Records supplied:

________

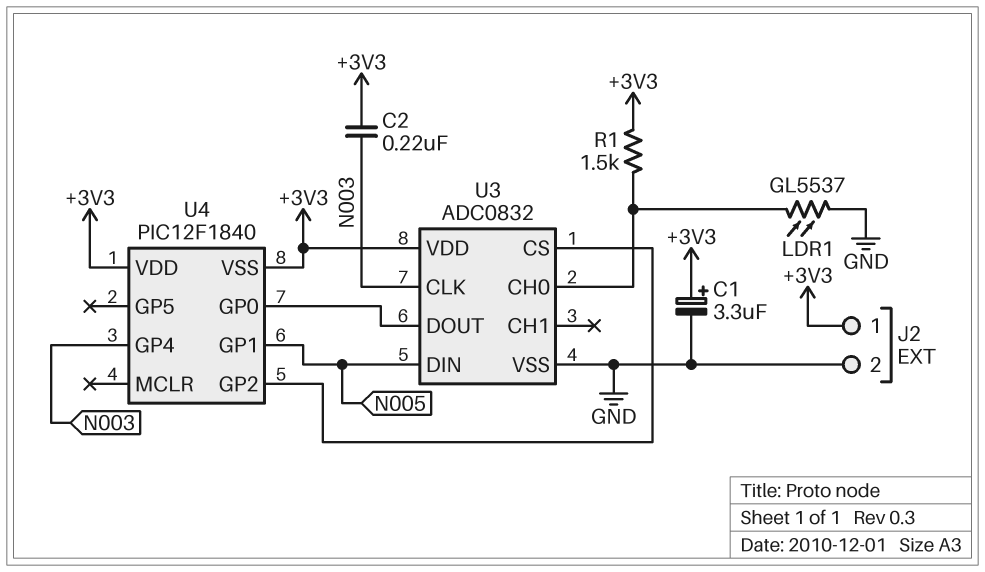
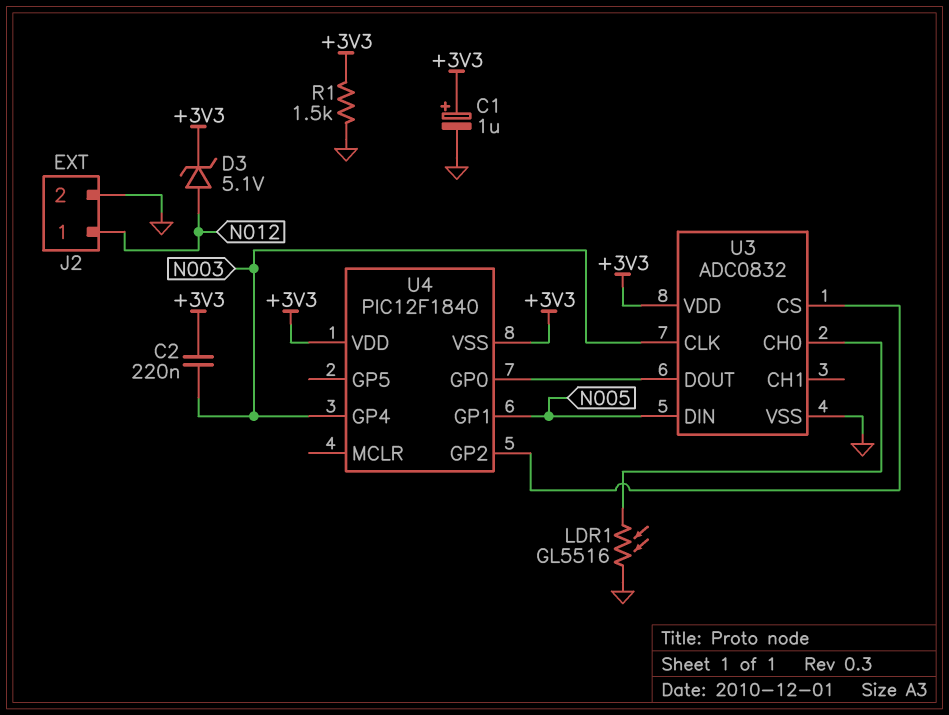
C1: 3.3uF (plus +3V3, minus GND) -> 1uF (plus +3V3, minus GND)
D3: none -> zener 5.1V (A N012, K +3V3)
J2 pin 1: +3V3 -> N012
LDR1: GL5537 (GND, U3/CH0) -> GL5516 (GND, U3/CH0)
R1: 1.5k (+3V3, U3/CH0) -> 1.5k (+3V3, GND)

________

Work item:
Retype the line containing "J2 pin 1: +3V3 -> N012" and all the lines after it, ending with the final line of the material, exactly.

Result:
J2 pin 1: +3V3 -> N012
LDR1: GL5537 (GND, U3/CH0) -> GL5516 (GND, U3/CH0)
R1: 1.5k (+3V3, U3/CH0) -> 1.5k (+3V3, GND)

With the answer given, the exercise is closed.